Work order:
Return all entries precisely as they stand, without the images.

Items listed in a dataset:
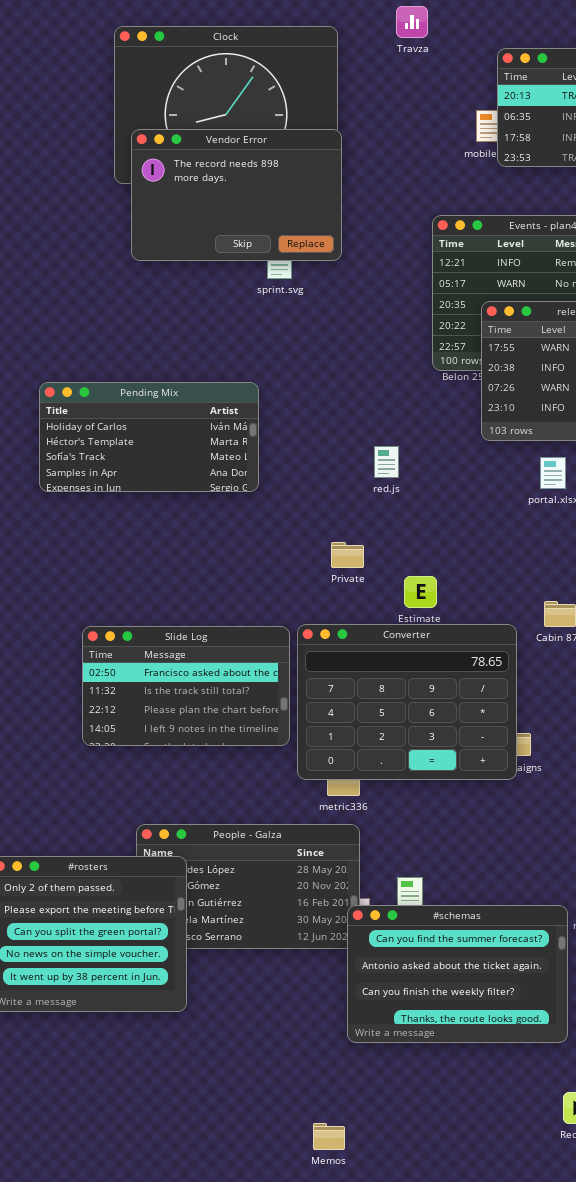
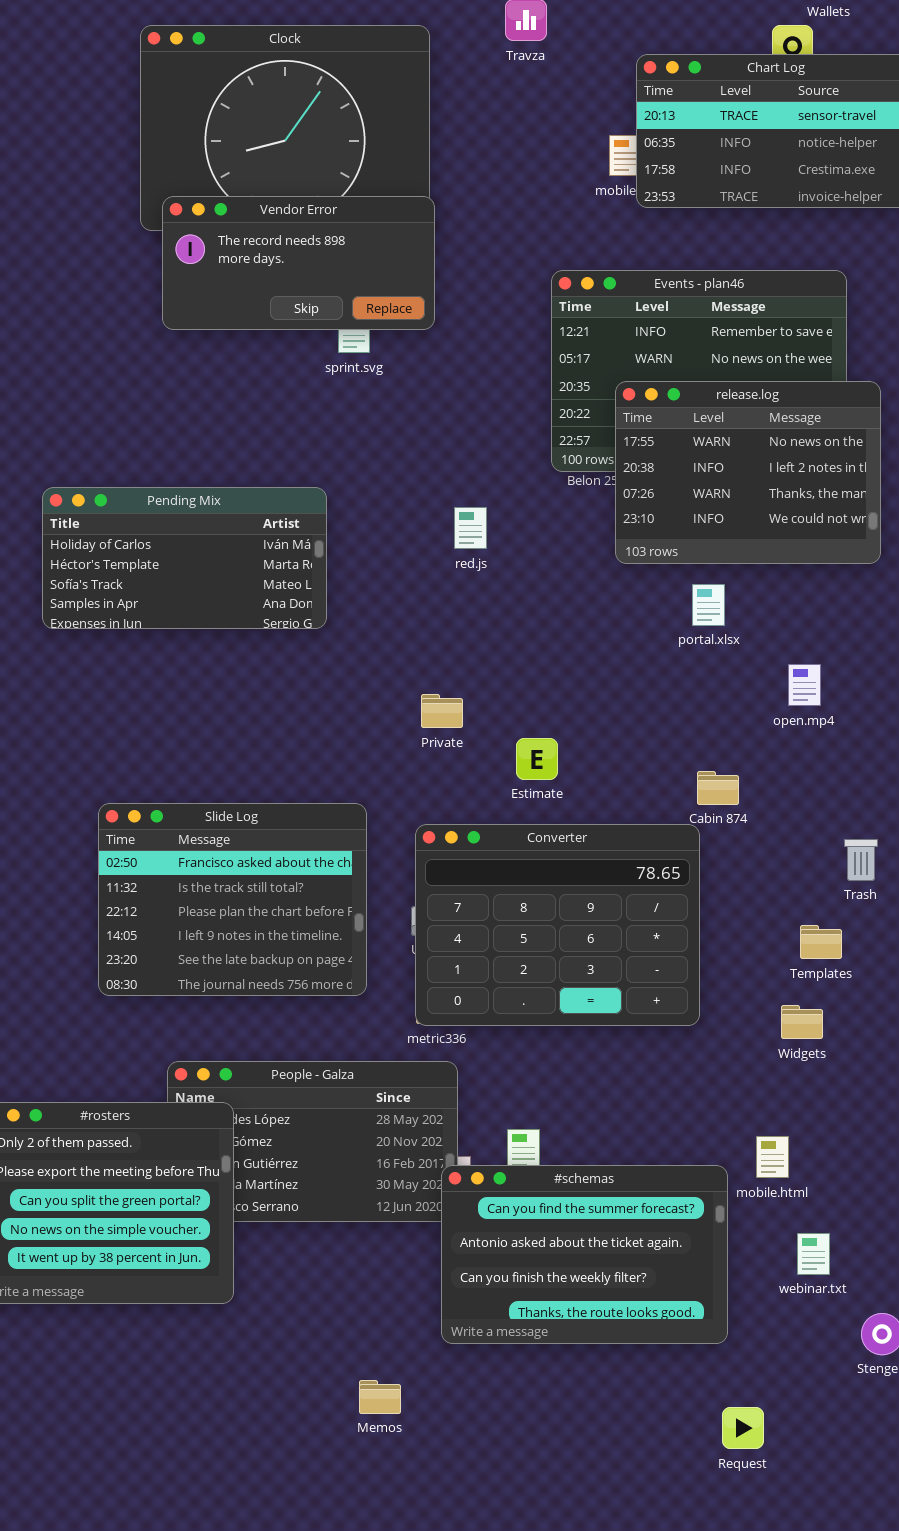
Vendor Error: [131,129,342,261] -> [162,196,435,330], resized
red.js: [374,446,399,478] -> [454,507,487,549], moved
Converter: [297,624,517,780] -> [415,824,700,1026], moved
Slide Log: [82,626,290,746] -> [98,803,367,996], resized
Memos: [313,1123,345,1150] -> [359,1380,401,1414], moved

Task response:
Vendor Error: [131,129,342,261] -> [162,196,435,330], resized
red.js: [374,446,399,478] -> [454,507,487,549], moved
Converter: [297,624,517,780] -> [415,824,700,1026], moved
Slide Log: [82,626,290,746] -> [98,803,367,996], resized
Memos: [313,1123,345,1150] -> [359,1380,401,1414], moved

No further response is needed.